Work required:
Your task is to copy each line of the listing that contains the word "turquoise".

Data section section start

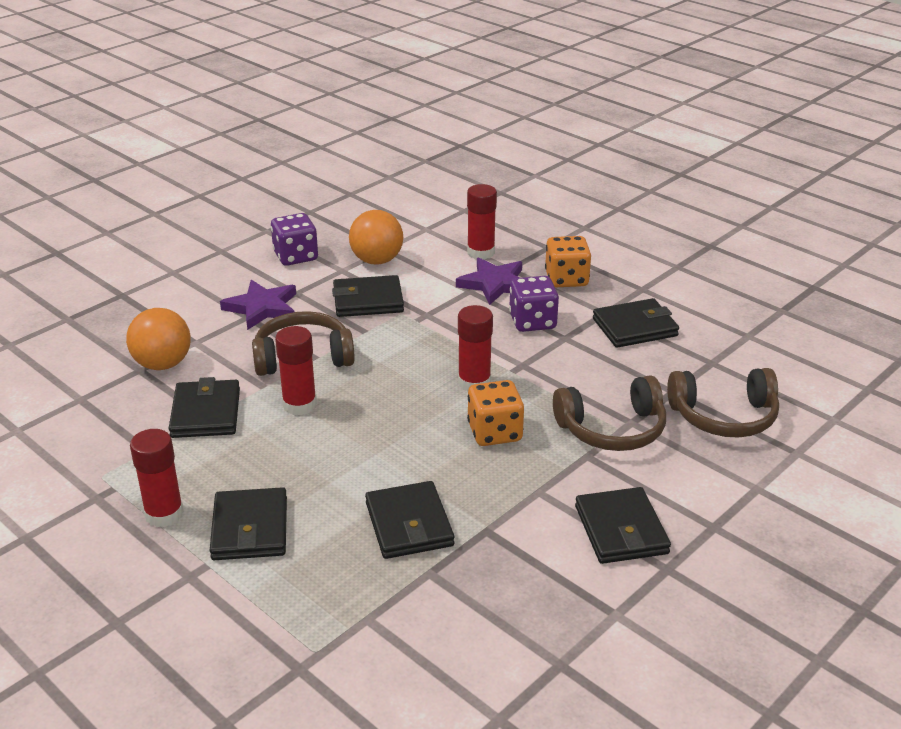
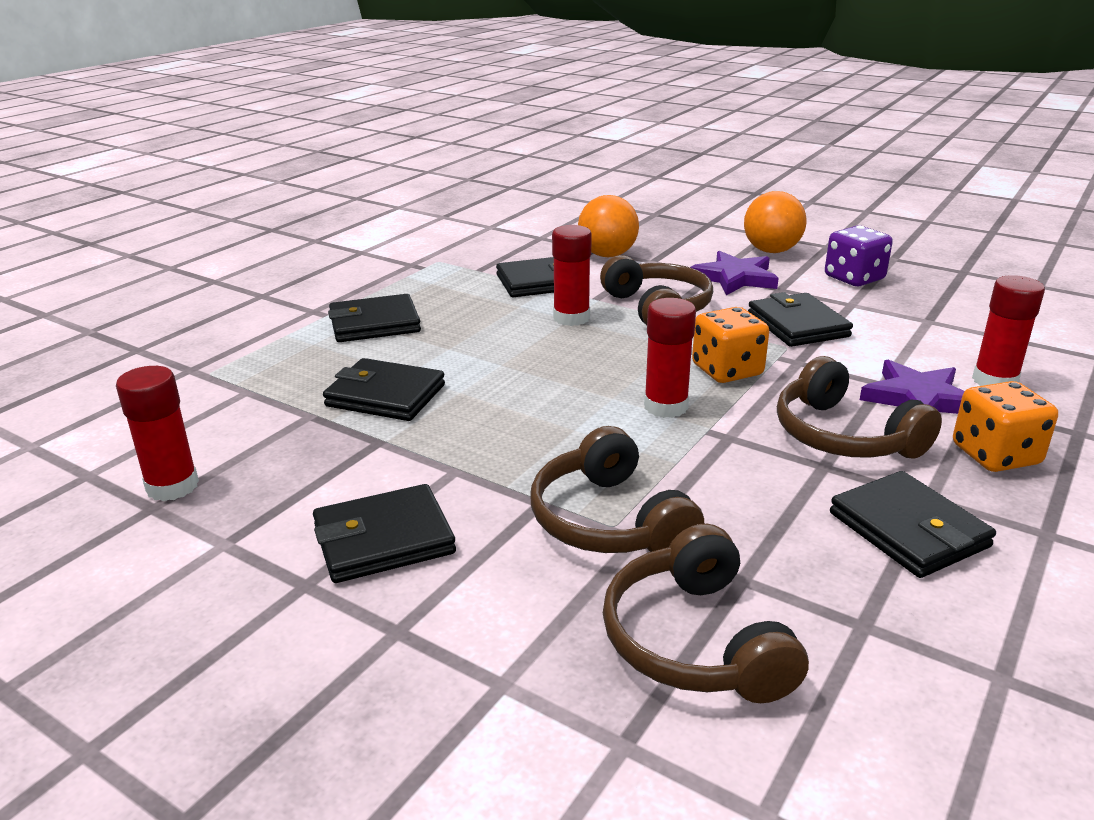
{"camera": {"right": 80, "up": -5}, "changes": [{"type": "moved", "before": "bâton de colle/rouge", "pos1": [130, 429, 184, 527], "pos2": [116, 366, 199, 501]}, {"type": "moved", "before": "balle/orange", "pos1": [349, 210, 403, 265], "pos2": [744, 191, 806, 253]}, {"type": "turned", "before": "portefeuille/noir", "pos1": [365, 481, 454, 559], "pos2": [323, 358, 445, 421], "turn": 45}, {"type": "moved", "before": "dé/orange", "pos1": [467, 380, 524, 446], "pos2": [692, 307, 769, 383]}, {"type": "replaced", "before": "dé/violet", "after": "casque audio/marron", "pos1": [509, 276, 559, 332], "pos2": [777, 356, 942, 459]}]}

Data section section end
Data section section start

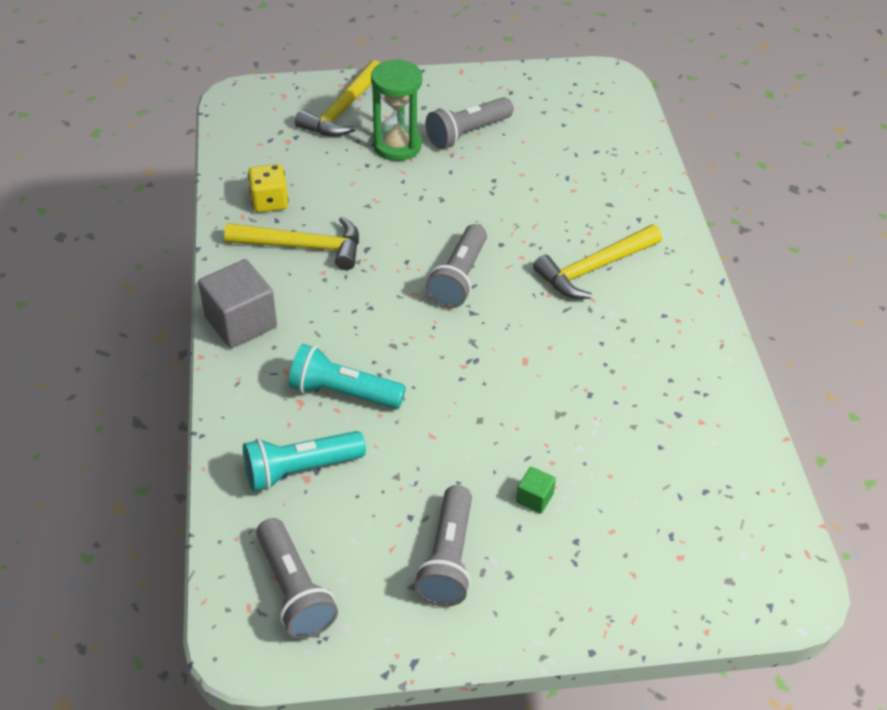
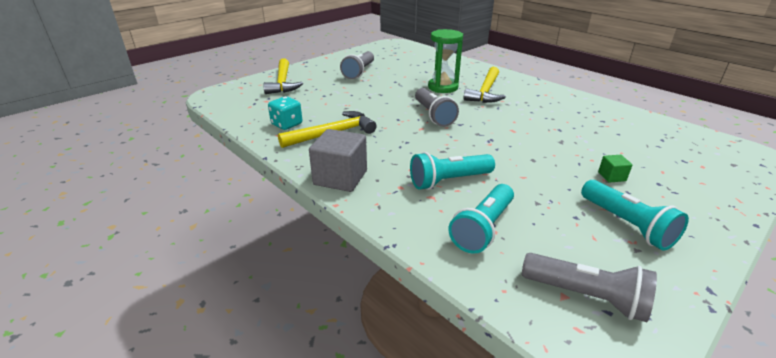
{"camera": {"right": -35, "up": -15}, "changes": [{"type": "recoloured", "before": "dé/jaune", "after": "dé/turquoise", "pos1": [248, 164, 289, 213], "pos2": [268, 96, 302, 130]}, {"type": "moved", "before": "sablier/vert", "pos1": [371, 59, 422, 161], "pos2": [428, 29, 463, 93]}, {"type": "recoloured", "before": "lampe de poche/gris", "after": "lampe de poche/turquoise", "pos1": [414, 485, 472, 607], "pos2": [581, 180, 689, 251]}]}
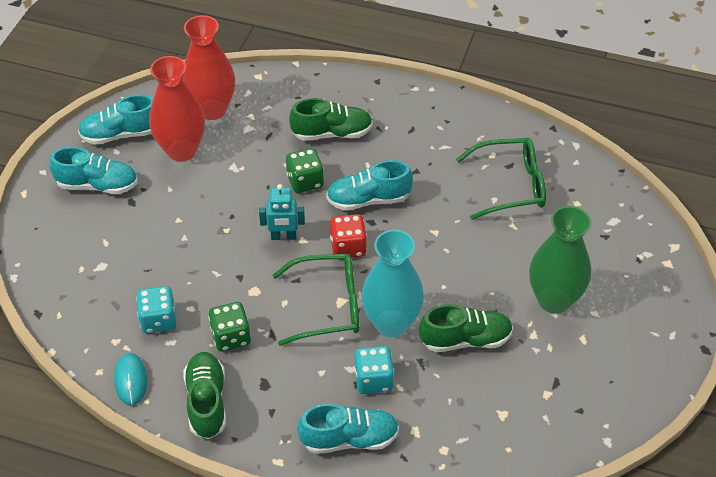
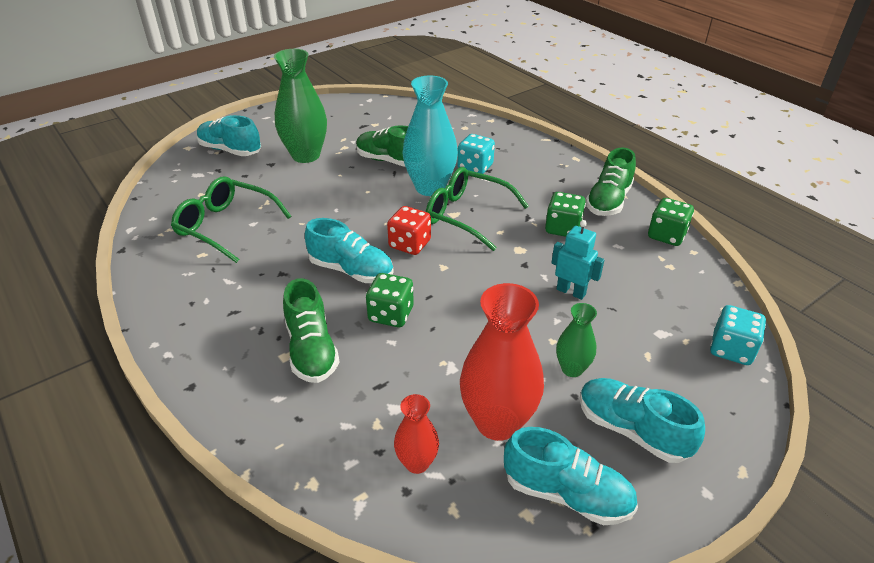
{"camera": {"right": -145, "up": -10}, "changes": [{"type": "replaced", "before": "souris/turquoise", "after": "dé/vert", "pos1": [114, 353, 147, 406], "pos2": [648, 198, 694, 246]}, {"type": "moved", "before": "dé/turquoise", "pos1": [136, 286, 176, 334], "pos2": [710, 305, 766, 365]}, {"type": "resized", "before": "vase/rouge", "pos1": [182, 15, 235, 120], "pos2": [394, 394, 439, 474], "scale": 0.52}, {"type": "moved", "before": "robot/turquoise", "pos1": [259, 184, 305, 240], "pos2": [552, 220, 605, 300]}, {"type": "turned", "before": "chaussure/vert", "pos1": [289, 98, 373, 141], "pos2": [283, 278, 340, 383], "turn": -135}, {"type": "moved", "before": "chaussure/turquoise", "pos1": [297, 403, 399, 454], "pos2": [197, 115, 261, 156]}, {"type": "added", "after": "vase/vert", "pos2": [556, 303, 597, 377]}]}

Data section section end
Data section section start

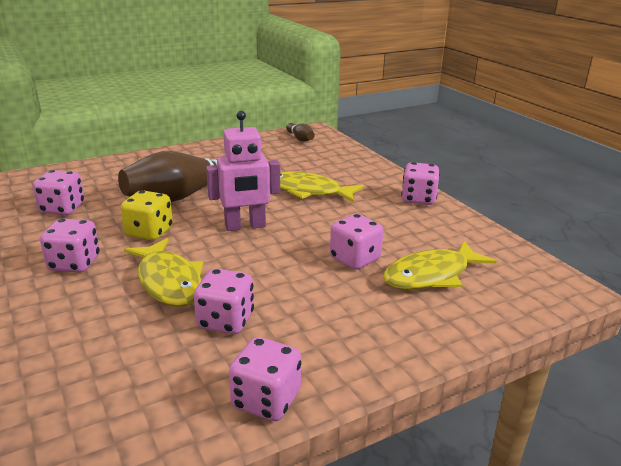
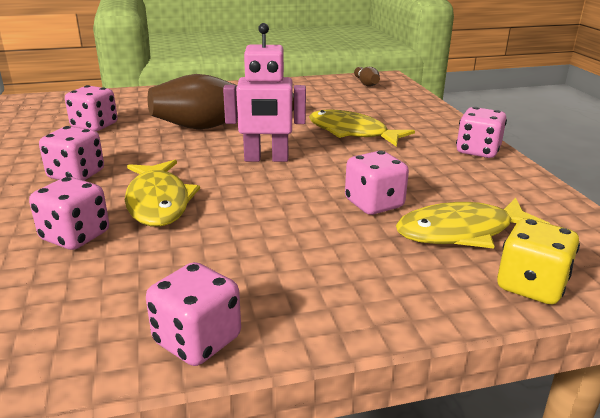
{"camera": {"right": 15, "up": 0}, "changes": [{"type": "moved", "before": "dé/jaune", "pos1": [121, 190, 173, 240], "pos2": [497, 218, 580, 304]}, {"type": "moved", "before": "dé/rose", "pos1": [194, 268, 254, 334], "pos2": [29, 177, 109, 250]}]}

Data section section end

Result of this task:
{"camera": {"right": -35, "up": -15}, "changes": [{"type": "recoloured", "before": "dé/jaune", "after": "dé/turquoise", "pos1": [248, 164, 289, 213], "pos2": [268, 96, 302, 130]}, {"type": "moved", "before": "sablier/vert", "pos1": [371, 59, 422, 161], "pos2": [428, 29, 463, 93]}, {"type": "recoloured", "before": "lampe de poche/gris", "after": "lampe de poche/turquoise", "pos1": [414, 485, 472, 607], "pos2": [581, 180, 689, 251]}]}
{"camera": {"right": -145, "up": -10}, "changes": [{"type": "replaced", "before": "souris/turquoise", "after": "dé/vert", "pos1": [114, 353, 147, 406], "pos2": [648, 198, 694, 246]}, {"type": "moved", "before": "dé/turquoise", "pos1": [136, 286, 176, 334], "pos2": [710, 305, 766, 365]}, {"type": "resized", "before": "vase/rouge", "pos1": [182, 15, 235, 120], "pos2": [394, 394, 439, 474], "scale": 0.52}, {"type": "moved", "before": "robot/turquoise", "pos1": [259, 184, 305, 240], "pos2": [552, 220, 605, 300]}, {"type": "turned", "before": "chaussure/vert", "pos1": [289, 98, 373, 141], "pos2": [283, 278, 340, 383], "turn": -135}, {"type": "moved", "before": "chaussure/turquoise", "pos1": [297, 403, 399, 454], "pos2": [197, 115, 261, 156]}, {"type": "added", "after": "vase/vert", "pos2": [556, 303, 597, 377]}]}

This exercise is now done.